(Entries in the collection)
____________________
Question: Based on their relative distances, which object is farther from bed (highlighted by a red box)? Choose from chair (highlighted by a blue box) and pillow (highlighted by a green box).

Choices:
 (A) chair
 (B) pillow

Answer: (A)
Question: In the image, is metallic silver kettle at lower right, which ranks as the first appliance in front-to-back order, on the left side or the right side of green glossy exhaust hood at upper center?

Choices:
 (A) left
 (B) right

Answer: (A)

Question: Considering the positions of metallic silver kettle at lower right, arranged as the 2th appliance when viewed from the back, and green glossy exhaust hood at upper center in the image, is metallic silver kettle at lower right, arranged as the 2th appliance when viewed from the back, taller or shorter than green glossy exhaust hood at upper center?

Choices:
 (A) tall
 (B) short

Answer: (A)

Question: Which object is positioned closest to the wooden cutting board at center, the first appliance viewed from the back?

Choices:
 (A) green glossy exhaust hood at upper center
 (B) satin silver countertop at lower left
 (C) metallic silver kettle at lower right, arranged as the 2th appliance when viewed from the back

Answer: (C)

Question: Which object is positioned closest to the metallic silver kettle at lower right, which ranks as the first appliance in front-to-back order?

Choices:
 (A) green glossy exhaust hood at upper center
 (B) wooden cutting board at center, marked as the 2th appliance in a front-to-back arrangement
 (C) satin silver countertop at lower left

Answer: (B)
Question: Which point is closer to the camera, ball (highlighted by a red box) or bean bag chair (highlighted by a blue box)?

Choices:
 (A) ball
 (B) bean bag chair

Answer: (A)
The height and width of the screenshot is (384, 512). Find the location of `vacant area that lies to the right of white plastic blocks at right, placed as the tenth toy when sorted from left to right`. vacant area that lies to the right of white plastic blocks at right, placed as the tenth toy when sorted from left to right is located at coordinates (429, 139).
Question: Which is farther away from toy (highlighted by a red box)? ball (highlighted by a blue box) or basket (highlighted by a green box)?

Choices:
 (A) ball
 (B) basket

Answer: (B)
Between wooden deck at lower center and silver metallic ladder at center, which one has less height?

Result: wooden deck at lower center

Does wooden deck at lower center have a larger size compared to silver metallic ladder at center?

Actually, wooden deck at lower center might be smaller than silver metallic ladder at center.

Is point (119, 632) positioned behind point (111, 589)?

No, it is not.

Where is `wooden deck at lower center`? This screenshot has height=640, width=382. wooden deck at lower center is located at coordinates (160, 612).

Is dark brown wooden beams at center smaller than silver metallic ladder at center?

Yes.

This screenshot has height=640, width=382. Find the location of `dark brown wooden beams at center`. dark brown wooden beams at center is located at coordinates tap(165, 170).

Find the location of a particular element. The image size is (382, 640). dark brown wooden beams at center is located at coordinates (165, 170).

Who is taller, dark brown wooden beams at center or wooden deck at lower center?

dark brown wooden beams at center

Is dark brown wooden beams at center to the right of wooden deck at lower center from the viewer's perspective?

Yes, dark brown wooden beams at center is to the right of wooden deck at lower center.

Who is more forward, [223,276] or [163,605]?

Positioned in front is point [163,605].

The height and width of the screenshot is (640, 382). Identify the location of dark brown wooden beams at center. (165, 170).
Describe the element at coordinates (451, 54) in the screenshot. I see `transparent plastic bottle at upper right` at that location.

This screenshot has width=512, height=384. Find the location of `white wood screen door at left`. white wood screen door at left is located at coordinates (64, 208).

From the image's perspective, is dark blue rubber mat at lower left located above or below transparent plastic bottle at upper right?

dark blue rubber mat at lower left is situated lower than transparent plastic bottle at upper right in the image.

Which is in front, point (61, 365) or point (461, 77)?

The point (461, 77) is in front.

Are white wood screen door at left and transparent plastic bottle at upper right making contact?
____________________
Directive:
Please copy every one of the lines above word for word.

Reply to the task:
Question: Based on their relative distances, which object is farther from bed (highlighted by a red box)? Choose from chair (highlighted by a blue box) and pillow (highlighted by a green box).

Choices:
 (A) chair
 (B) pillow

Answer: (A)
Question: In the image, is metallic silver kettle at lower right, which ranks as the first appliance in front-to-back order, on the left side or the right side of green glossy exhaust hood at upper center?

Choices:
 (A) left
 (B) right

Answer: (A)

Question: Considering the positions of metallic silver kettle at lower right, arranged as the 2th appliance when viewed from the back, and green glossy exhaust hood at upper center in the image, is metallic silver kettle at lower right, arranged as the 2th appliance when viewed from the back, taller or shorter than green glossy exhaust hood at upper center?

Choices:
 (A) tall
 (B) short

Answer: (A)

Question: Which object is positioned closest to the wooden cutting board at center, the first appliance viewed from the back?

Choices:
 (A) green glossy exhaust hood at upper center
 (B) satin silver countertop at lower left
 (C) metallic silver kettle at lower right, arranged as the 2th appliance when viewed from the back

Answer: (C)

Question: Which object is positioned closest to the metallic silver kettle at lower right, which ranks as the first appliance in front-to-back order?

Choices:
 (A) green glossy exhaust hood at upper center
 (B) wooden cutting board at center, marked as the 2th appliance in a front-to-back arrangement
 (C) satin silver countertop at lower left

Answer: (B)
Question: Which point is closer to the camera, ball (highlighted by a red box) or bean bag chair (highlighted by a blue box)?

Choices:
 (A) ball
 (B) bean bag chair

Answer: (A)
The height and width of the screenshot is (384, 512). Find the location of `vacant area that lies to the right of white plastic blocks at right, placed as the tenth toy when sorted from left to right`. vacant area that lies to the right of white plastic blocks at right, placed as the tenth toy when sorted from left to right is located at coordinates (429, 139).
Question: Which is farther away from toy (highlighted by a red box)? ball (highlighted by a blue box) or basket (highlighted by a green box)?

Choices:
 (A) ball
 (B) basket

Answer: (B)
Between wooden deck at lower center and silver metallic ladder at center, which one has less height?

Result: wooden deck at lower center

Does wooden deck at lower center have a larger size compared to silver metallic ladder at center?

Actually, wooden deck at lower center might be smaller than silver metallic ladder at center.

Is point (119, 632) positioned behind point (111, 589)?

No, it is not.

Where is `wooden deck at lower center`? This screenshot has height=640, width=382. wooden deck at lower center is located at coordinates (160, 612).

Is dark brown wooden beams at center smaller than silver metallic ladder at center?

Yes.

This screenshot has height=640, width=382. Find the location of `dark brown wooden beams at center`. dark brown wooden beams at center is located at coordinates tap(165, 170).

Find the location of a particular element. The image size is (382, 640). dark brown wooden beams at center is located at coordinates (165, 170).

Who is taller, dark brown wooden beams at center or wooden deck at lower center?

dark brown wooden beams at center

Is dark brown wooden beams at center to the right of wooden deck at lower center from the viewer's perspective?

Yes, dark brown wooden beams at center is to the right of wooden deck at lower center.

Who is more forward, [223,276] or [163,605]?

Positioned in front is point [163,605].

The height and width of the screenshot is (640, 382). Identify the location of dark brown wooden beams at center. (165, 170).
Describe the element at coordinates (451, 54) in the screenshot. I see `transparent plastic bottle at upper right` at that location.

This screenshot has width=512, height=384. Find the location of `white wood screen door at left`. white wood screen door at left is located at coordinates (64, 208).

From the image's perspective, is dark blue rubber mat at lower left located above or below transparent plastic bottle at upper right?

dark blue rubber mat at lower left is situated lower than transparent plastic bottle at upper right in the image.

Which is in front, point (61, 365) or point (461, 77)?

The point (461, 77) is in front.

Are white wood screen door at left and transparent plastic bottle at upper right making contact?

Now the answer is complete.